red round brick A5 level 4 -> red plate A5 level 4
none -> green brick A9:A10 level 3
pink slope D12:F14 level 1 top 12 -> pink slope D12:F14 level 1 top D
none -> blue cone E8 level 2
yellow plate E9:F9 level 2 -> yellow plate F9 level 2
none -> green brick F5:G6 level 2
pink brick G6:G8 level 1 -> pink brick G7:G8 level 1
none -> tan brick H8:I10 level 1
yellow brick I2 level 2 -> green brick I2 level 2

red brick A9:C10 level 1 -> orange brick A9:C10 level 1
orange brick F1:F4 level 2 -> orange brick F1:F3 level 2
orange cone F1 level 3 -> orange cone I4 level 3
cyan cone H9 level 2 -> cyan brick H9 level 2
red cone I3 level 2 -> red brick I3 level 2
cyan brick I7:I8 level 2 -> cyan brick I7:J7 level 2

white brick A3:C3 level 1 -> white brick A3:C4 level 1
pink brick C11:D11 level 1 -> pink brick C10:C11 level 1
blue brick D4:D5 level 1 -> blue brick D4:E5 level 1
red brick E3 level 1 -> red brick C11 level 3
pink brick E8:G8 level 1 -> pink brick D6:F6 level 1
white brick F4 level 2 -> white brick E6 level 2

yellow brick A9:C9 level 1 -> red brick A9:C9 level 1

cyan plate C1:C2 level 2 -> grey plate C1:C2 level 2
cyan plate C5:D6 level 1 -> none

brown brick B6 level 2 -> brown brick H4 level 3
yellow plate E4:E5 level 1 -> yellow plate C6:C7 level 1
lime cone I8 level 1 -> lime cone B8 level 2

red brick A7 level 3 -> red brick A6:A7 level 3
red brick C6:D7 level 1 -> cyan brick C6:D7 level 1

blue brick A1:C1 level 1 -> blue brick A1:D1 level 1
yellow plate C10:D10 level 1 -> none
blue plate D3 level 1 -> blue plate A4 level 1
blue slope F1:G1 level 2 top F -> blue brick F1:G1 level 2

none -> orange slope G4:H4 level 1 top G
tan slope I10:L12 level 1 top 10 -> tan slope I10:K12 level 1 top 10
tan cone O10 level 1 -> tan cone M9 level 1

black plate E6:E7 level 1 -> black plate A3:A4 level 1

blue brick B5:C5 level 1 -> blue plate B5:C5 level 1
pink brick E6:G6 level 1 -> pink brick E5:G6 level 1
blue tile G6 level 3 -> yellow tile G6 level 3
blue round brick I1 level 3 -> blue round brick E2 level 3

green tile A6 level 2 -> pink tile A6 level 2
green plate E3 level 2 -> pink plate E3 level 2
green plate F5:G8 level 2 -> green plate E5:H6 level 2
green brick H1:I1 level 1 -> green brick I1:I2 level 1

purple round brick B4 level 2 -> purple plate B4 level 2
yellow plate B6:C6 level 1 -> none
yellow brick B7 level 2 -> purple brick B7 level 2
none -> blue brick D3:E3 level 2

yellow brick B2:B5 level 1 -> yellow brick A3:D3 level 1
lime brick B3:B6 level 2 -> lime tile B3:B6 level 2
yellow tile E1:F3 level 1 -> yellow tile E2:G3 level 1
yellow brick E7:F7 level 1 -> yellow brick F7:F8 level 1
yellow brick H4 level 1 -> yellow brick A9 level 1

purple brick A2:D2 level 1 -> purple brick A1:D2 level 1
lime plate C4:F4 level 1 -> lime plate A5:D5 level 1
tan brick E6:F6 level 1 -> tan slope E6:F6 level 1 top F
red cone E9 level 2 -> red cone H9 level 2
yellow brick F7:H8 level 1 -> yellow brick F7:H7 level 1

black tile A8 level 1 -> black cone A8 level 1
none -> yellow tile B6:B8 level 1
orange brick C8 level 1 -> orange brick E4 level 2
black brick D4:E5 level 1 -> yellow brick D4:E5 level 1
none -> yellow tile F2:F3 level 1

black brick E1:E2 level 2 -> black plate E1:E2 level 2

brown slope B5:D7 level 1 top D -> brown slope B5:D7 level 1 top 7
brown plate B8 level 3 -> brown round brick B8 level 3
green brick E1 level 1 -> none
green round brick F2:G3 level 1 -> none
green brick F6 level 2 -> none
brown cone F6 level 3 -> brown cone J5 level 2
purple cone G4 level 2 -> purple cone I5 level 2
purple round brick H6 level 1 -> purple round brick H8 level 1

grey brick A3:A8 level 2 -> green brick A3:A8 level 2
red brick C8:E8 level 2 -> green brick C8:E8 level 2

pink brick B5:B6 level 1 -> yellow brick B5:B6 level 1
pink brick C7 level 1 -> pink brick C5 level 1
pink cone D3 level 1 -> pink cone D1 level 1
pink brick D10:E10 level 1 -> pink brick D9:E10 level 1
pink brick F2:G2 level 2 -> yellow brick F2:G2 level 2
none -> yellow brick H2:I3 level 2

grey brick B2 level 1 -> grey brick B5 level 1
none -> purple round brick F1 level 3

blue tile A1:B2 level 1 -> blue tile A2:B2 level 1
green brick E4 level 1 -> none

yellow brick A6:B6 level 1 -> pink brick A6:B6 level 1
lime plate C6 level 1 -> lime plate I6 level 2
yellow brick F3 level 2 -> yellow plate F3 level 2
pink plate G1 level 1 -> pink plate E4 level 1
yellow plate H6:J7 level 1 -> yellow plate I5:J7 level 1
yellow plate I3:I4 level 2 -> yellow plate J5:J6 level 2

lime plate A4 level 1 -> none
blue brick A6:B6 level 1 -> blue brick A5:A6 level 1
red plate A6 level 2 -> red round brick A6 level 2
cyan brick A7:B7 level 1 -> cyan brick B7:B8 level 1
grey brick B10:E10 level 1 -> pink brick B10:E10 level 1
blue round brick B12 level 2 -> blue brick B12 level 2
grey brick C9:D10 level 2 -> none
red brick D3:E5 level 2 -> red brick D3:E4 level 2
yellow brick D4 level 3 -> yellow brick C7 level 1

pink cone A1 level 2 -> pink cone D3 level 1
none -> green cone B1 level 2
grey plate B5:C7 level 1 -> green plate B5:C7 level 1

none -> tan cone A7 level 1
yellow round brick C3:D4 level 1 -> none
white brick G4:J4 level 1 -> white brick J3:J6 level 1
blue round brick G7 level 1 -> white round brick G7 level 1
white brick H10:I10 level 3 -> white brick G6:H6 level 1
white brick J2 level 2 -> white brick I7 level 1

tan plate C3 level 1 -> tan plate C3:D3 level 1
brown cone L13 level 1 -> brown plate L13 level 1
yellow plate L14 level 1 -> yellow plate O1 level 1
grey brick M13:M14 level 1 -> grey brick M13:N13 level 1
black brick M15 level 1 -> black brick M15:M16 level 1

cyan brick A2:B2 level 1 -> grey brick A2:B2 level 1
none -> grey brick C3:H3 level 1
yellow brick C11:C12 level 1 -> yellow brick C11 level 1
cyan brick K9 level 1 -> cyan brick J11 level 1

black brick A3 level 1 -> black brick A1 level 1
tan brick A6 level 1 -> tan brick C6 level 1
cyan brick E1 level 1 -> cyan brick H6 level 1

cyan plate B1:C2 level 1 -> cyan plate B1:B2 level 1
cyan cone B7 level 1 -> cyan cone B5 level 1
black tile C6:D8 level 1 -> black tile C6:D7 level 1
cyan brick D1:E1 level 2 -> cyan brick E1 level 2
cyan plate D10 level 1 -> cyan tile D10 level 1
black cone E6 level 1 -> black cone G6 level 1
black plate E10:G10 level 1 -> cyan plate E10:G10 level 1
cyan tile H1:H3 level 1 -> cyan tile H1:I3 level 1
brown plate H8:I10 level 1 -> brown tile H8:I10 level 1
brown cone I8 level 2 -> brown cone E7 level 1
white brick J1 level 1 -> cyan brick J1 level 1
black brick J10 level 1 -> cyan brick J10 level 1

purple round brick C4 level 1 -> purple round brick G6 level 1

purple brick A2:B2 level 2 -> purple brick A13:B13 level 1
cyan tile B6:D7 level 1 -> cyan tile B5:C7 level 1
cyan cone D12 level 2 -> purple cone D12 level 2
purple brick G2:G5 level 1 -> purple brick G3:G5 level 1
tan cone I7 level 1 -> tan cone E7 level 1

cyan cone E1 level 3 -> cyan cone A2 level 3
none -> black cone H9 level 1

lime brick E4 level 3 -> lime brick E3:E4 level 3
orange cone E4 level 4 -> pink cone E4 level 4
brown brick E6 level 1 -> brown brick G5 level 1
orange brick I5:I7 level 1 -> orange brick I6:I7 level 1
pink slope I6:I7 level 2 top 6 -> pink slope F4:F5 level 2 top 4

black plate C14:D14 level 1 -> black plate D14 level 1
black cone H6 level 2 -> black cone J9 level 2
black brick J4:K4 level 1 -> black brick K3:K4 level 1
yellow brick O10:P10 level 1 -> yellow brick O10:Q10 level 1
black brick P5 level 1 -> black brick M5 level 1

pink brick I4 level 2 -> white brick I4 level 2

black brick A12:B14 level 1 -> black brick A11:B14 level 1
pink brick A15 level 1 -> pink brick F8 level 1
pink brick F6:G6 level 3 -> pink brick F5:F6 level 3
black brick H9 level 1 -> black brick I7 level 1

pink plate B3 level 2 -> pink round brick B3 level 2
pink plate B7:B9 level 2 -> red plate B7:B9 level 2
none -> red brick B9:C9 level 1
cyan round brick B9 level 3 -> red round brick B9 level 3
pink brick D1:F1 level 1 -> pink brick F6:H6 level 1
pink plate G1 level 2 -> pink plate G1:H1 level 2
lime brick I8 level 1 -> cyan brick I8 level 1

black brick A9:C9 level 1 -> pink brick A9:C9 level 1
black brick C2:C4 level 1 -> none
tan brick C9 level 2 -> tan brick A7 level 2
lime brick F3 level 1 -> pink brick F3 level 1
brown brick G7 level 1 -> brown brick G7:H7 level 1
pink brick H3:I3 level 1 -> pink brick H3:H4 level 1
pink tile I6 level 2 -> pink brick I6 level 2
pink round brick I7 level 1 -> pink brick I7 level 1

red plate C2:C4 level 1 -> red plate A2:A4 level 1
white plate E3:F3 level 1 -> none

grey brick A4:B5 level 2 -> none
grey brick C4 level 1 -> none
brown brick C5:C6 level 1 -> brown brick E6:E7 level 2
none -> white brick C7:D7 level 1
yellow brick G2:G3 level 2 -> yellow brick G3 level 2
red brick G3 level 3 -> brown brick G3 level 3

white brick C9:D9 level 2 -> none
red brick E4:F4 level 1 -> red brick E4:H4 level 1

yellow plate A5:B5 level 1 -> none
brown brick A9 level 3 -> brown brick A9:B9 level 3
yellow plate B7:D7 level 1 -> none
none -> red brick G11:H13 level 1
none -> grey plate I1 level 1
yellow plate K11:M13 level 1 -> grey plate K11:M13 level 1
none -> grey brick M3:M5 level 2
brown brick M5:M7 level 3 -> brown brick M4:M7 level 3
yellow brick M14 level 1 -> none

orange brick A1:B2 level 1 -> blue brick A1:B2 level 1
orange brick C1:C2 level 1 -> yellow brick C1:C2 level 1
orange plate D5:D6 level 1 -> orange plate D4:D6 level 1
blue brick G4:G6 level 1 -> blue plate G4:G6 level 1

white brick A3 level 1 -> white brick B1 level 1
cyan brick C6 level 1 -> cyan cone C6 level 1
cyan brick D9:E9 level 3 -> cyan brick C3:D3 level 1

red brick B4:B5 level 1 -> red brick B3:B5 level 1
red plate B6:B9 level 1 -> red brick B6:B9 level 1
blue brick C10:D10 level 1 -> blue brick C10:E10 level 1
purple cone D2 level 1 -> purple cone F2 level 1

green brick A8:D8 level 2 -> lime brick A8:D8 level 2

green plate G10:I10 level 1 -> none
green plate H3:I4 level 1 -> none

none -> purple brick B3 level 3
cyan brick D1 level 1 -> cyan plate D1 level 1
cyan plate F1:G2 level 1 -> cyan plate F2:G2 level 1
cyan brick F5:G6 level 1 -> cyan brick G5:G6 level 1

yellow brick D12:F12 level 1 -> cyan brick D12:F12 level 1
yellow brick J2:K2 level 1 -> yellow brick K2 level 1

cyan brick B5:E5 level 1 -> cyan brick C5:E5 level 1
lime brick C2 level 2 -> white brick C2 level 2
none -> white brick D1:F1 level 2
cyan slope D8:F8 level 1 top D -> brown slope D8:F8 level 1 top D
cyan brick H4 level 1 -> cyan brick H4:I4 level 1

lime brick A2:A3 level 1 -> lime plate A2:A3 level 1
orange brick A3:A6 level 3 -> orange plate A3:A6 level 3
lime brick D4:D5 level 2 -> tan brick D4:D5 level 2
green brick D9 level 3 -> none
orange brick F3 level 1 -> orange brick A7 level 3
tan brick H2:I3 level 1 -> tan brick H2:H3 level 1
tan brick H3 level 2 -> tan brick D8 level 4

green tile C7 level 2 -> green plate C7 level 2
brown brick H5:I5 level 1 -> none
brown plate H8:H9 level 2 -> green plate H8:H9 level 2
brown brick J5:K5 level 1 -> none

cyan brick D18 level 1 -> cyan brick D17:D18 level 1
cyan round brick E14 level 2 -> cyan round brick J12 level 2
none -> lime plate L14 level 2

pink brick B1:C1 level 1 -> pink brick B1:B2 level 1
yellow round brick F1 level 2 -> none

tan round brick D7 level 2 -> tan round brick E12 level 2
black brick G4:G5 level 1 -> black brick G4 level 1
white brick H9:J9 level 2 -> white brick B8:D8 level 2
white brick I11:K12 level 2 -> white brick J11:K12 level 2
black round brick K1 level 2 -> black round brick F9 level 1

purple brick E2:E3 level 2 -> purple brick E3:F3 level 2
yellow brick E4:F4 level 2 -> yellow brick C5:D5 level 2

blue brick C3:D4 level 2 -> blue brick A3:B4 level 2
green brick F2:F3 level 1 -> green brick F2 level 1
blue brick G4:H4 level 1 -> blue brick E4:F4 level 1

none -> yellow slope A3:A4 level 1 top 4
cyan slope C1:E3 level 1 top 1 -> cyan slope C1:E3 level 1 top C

• WHAT TO WORK ON: For this exercise, output exactly the lines above from the line with "cyan cone B7 level 1 -> cyan cone B5 level 1" to the line with "purple brick A2:B2", counting both, and leave out the rest.

• RESULT OF THE TASK:
cyan cone B7 level 1 -> cyan cone B5 level 1
black tile C6:D8 level 1 -> black tile C6:D7 level 1
cyan brick D1:E1 level 2 -> cyan brick E1 level 2
cyan plate D10 level 1 -> cyan tile D10 level 1
black cone E6 level 1 -> black cone G6 level 1
black plate E10:G10 level 1 -> cyan plate E10:G10 level 1
cyan tile H1:H3 level 1 -> cyan tile H1:I3 level 1
brown plate H8:I10 level 1 -> brown tile H8:I10 level 1
brown cone I8 level 2 -> brown cone E7 level 1
white brick J1 level 1 -> cyan brick J1 level 1
black brick J10 level 1 -> cyan brick J10 level 1

purple round brick C4 level 1 -> purple round brick G6 level 1

purple brick A2:B2 level 2 -> purple brick A13:B13 level 1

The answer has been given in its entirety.